- **What you should do**: Your reply should consist solely of the number of lines in the data that contain "purple".

*** Opening of Dataset extract ***

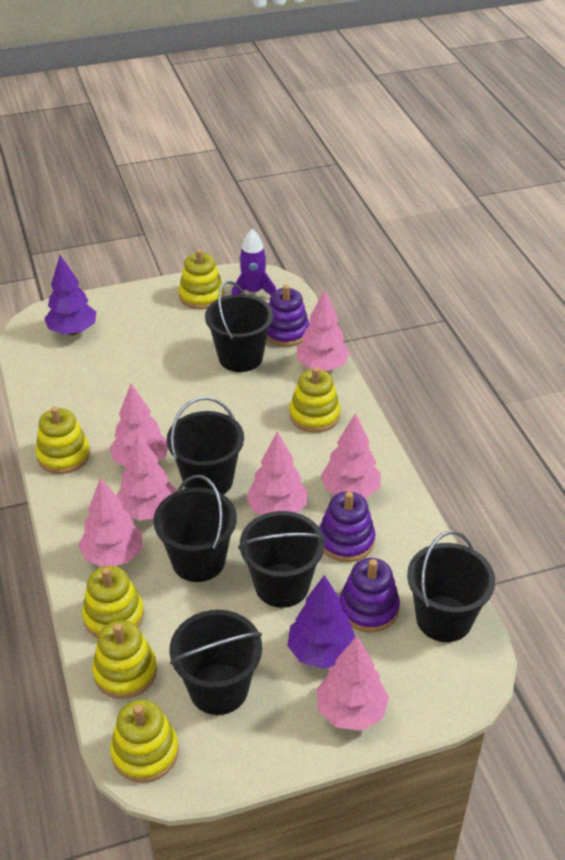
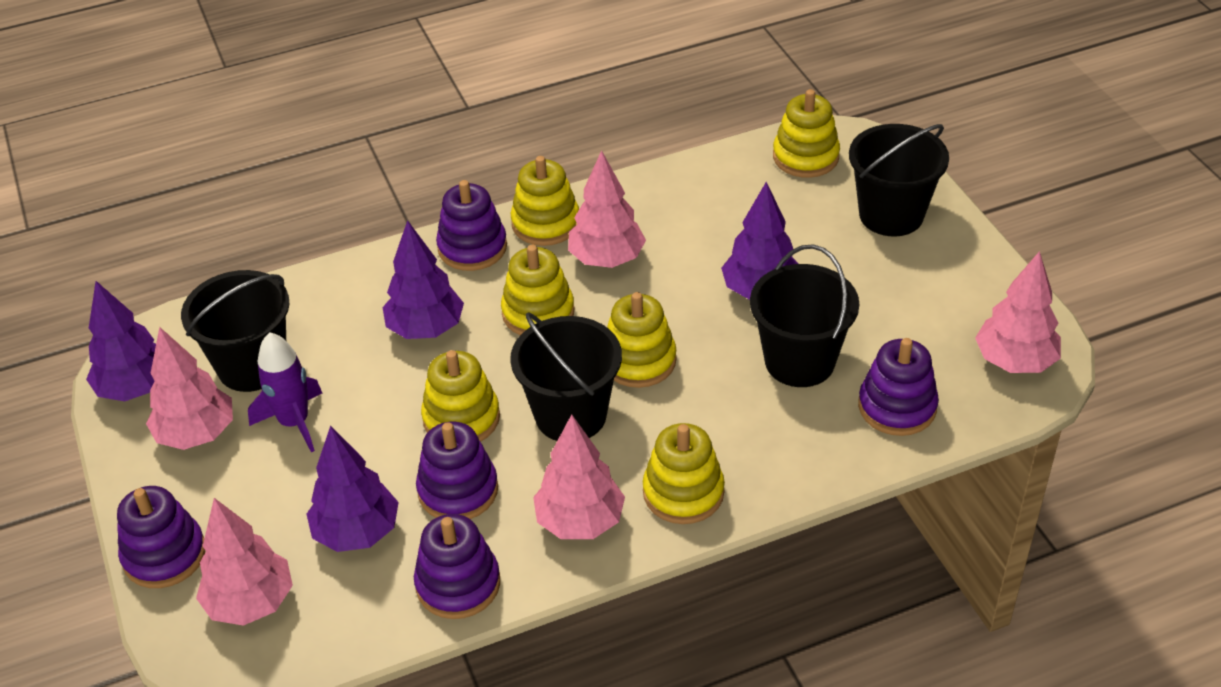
black bucket: 6 -> 4
pink tree: 7 -> 5
purple stacking toy: 3 -> 5
purple tree: 2 -> 4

*** Close of Dataset extract ***

- **Reply to the exercise**: 2